-- Opening Marker --

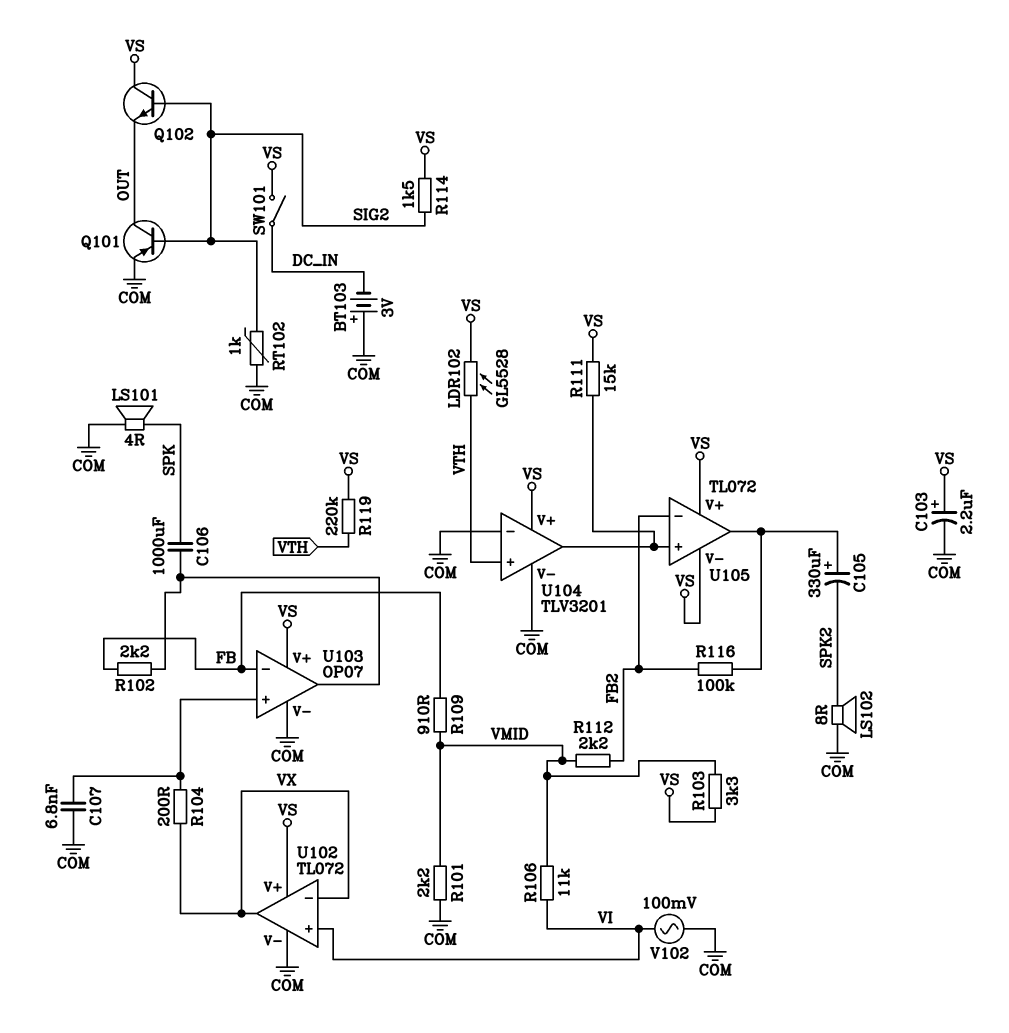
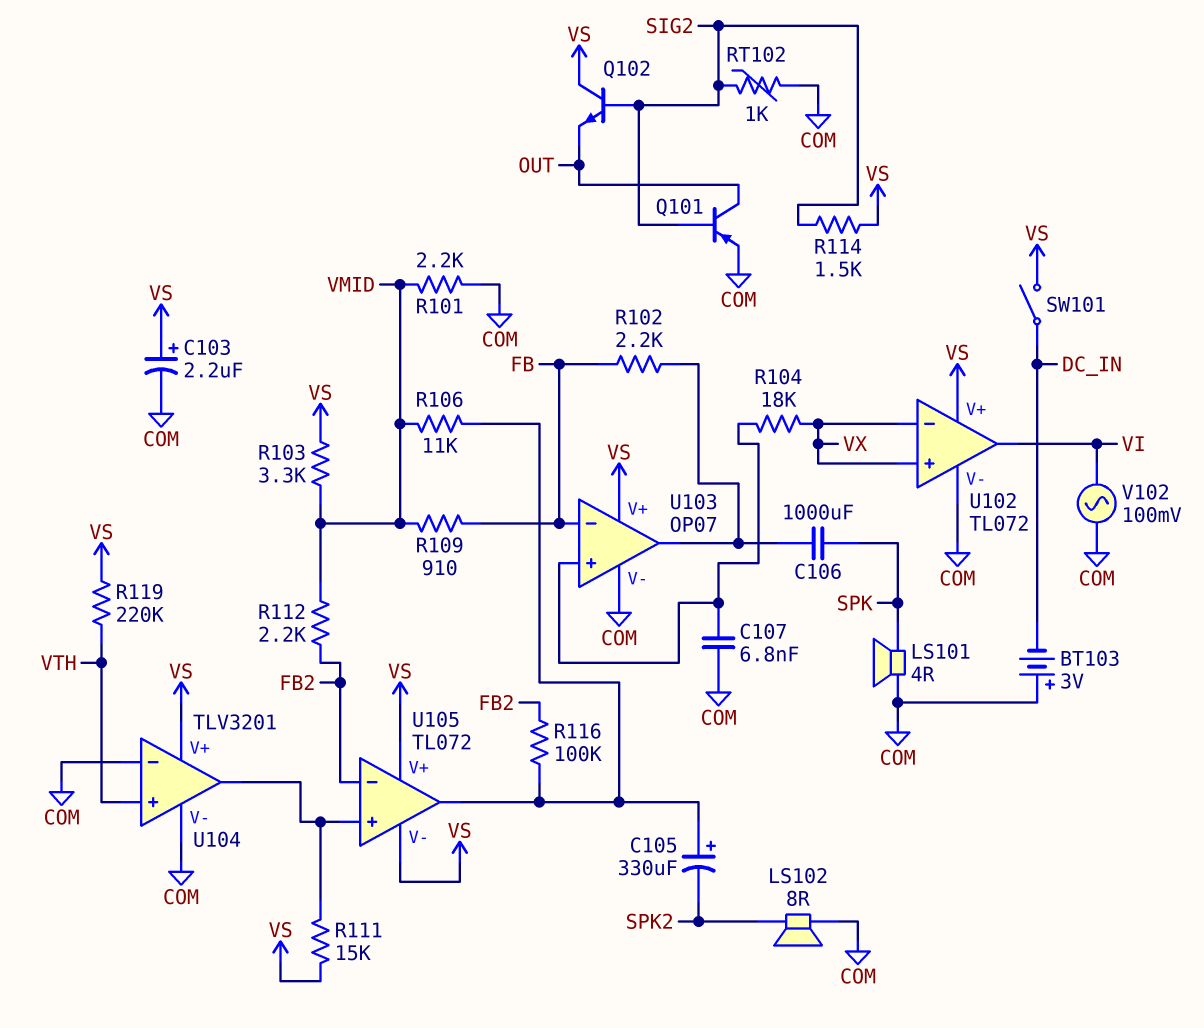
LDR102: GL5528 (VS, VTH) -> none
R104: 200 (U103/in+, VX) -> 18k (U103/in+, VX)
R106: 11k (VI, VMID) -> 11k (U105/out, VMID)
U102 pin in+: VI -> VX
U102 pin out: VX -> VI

-- Closing Marker --
-- Opening Marker --

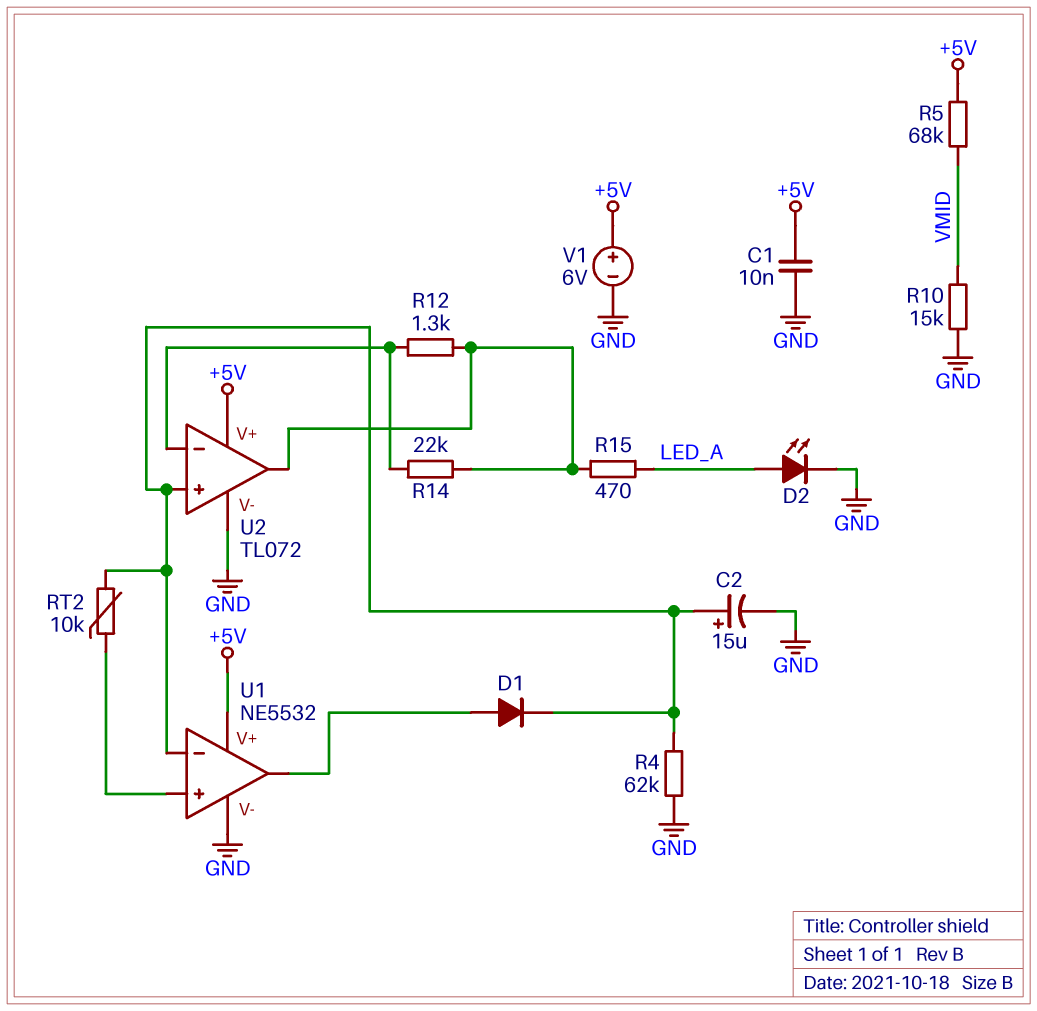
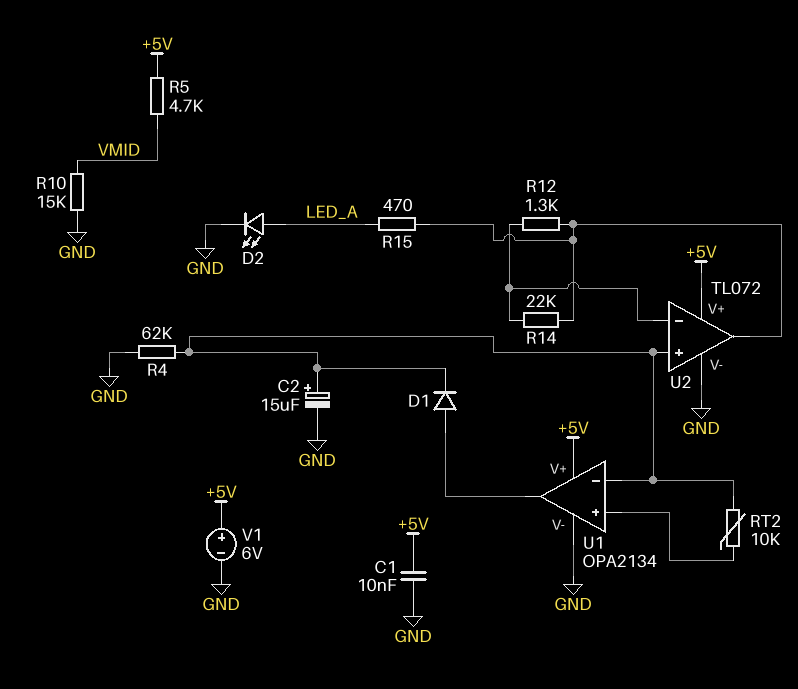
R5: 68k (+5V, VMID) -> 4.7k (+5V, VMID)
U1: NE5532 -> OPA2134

-- Closing Marker --

◆ To do ◆
All lines in the listing above from the line containing "LDR102: GL5528 (VS, VTH) -> none" to the line containing "U102 pin out: VX -> VI", inclusive, should be retyped exactly; no other lines should appear.

◆ Answer for the task ◆
LDR102: GL5528 (VS, VTH) -> none
R104: 200 (U103/in+, VX) -> 18k (U103/in+, VX)
R106: 11k (VI, VMID) -> 11k (U105/out, VMID)
U102 pin in+: VI -> VX
U102 pin out: VX -> VI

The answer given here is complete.